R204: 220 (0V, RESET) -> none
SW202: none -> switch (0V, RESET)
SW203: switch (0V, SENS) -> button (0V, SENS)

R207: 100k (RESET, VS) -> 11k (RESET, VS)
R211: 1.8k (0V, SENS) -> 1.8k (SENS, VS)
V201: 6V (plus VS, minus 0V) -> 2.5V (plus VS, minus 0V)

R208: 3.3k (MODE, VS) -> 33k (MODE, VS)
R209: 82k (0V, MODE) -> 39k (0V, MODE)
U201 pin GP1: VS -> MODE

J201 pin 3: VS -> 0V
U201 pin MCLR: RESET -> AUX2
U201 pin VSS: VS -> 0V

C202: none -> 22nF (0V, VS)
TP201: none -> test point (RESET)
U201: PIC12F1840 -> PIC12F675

*-*-*

Search the listing above for "switch" and copy every line that holds it.

SOLUTION TO THIS TASK:
SW202: none -> switch (0V, RESET)
SW203: switch (0V, SENS) -> button (0V, SENS)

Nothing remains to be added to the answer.